*** Opening of WORKING DATA ***

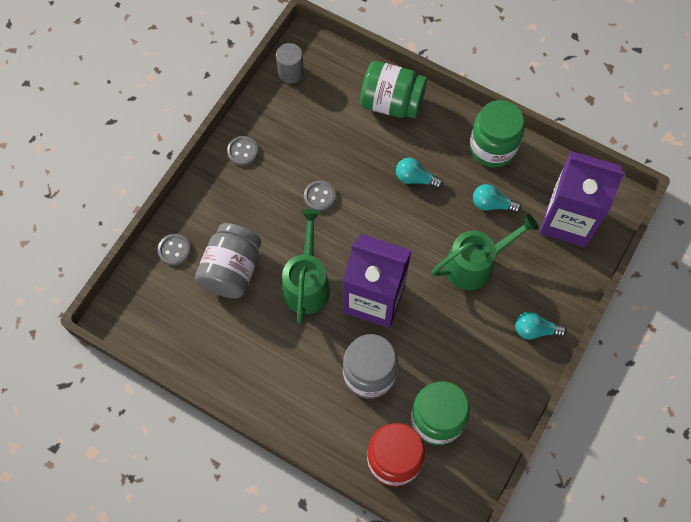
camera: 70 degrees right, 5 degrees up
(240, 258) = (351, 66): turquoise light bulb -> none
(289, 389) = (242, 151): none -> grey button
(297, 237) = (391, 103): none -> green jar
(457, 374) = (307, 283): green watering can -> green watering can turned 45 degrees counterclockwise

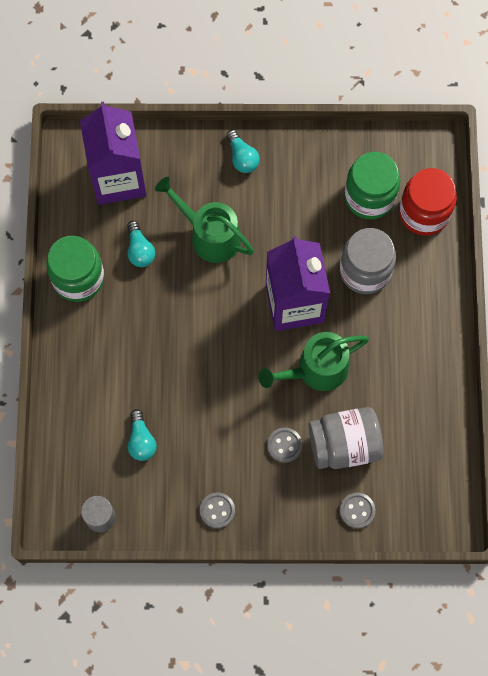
camera: 120 degrees left, 5 degrees up
(319, 196) = (222, 408): grey button -> grey button (284, 445)
(391, 103) = (80, 397): green jar -> none
(415, 178) = (152, 331): turquoise light bulb -> turquoise light bulb (141, 440)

*** Close of WORKING DATA ***

● **TO DO**
Using the entries above, count the lines that have the string "green" in them. Answer with that number only.

● **FINAL ANSWER**
3